Supplied entries.
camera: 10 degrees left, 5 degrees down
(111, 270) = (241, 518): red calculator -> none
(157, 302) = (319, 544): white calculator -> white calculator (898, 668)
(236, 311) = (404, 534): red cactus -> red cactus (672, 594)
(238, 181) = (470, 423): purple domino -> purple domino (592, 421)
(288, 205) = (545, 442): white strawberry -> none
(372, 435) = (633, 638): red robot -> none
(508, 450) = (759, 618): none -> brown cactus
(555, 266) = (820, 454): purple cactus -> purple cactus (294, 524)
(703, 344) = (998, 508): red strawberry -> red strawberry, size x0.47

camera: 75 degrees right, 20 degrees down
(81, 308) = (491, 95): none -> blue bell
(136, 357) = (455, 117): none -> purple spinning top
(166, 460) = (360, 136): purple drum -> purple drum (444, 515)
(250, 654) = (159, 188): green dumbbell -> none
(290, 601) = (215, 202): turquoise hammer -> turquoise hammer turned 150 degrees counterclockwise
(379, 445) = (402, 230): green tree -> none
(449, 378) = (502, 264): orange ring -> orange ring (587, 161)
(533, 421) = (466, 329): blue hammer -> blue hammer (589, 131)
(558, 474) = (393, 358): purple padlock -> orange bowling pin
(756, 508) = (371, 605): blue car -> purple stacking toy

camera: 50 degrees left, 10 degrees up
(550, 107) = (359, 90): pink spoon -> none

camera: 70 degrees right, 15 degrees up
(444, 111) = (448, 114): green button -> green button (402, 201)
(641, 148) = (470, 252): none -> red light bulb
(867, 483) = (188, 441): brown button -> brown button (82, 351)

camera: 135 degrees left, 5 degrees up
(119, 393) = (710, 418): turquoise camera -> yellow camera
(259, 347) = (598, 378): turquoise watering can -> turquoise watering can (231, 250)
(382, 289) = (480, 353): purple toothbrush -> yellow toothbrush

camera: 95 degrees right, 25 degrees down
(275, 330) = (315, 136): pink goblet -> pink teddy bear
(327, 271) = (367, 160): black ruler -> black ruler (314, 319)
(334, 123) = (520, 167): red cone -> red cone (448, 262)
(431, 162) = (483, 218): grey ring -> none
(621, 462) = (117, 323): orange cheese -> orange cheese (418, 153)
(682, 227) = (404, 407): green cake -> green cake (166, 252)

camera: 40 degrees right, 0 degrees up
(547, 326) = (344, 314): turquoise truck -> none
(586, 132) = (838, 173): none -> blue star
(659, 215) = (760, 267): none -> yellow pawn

Task statement. Each line of the listing that contains the word "right" must be copied.

Reply to the task.
camera: 75 degrees right, 20 degrees down
camera: 70 degrees right, 15 degrees up
camera: 95 degrees right, 25 degrees down
camera: 40 degrees right, 0 degrees up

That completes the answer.